> **EXERCISE DATA**
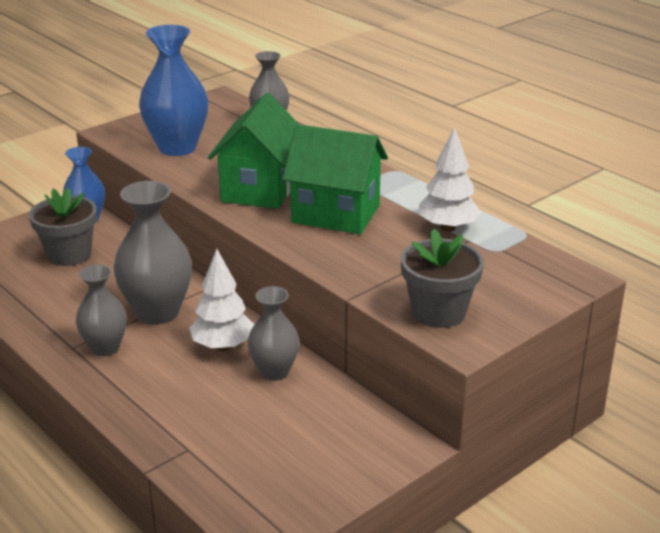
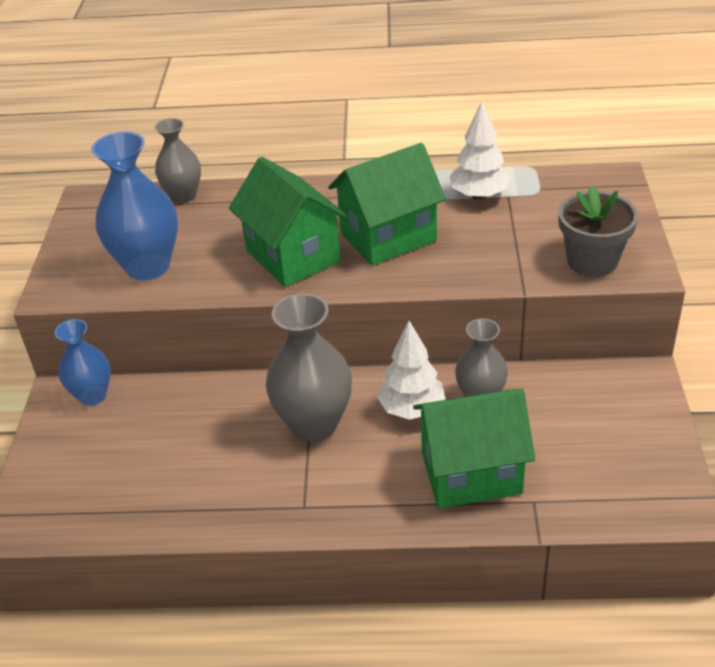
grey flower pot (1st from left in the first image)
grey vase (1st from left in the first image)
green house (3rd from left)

> **ACTIVITY**
From the material above, output every line exactly as written, dropping any picture.

> **TASK RESPONSE**
grey flower pot (1st from left in the first image)
grey vase (1st from left in the first image)
green house (3rd from left)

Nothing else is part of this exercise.